• _AIM OF THE TASK_: Across the entries below, please work out how many lines contain the string "stacking" and give only the number.

• _RECORDS FOR PROCESSING_:
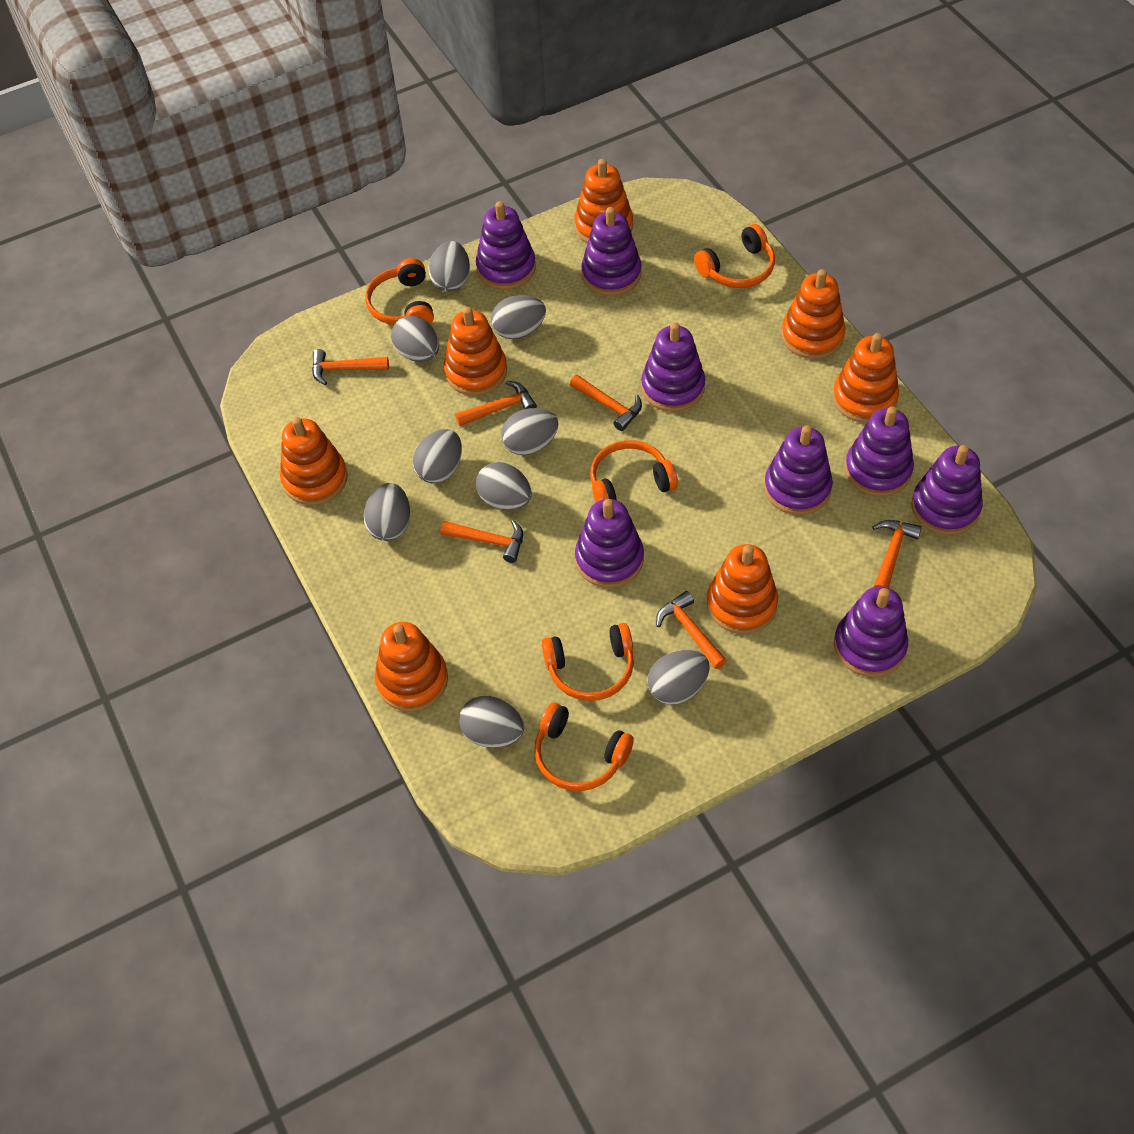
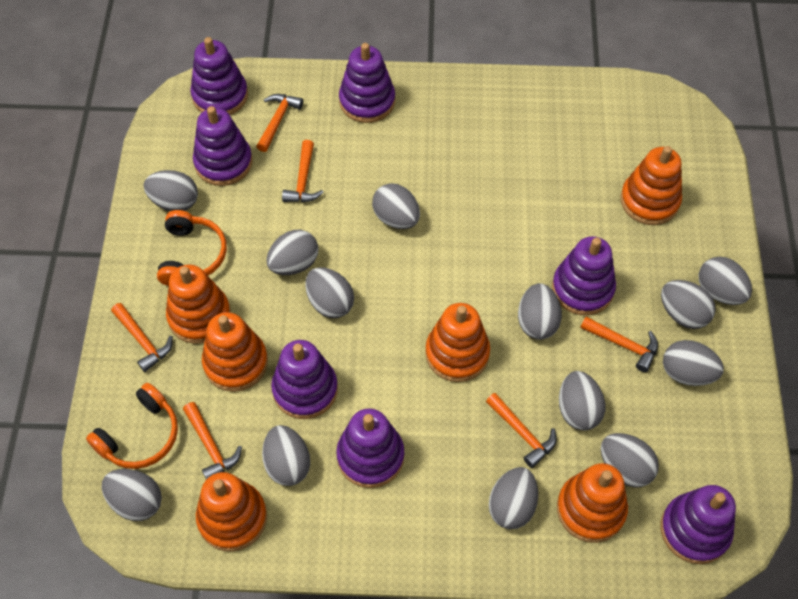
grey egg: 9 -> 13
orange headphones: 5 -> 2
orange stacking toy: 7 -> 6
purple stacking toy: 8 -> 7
---
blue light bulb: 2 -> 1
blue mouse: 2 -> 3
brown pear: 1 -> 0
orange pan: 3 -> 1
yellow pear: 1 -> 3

• _RESULT BELOW_: 2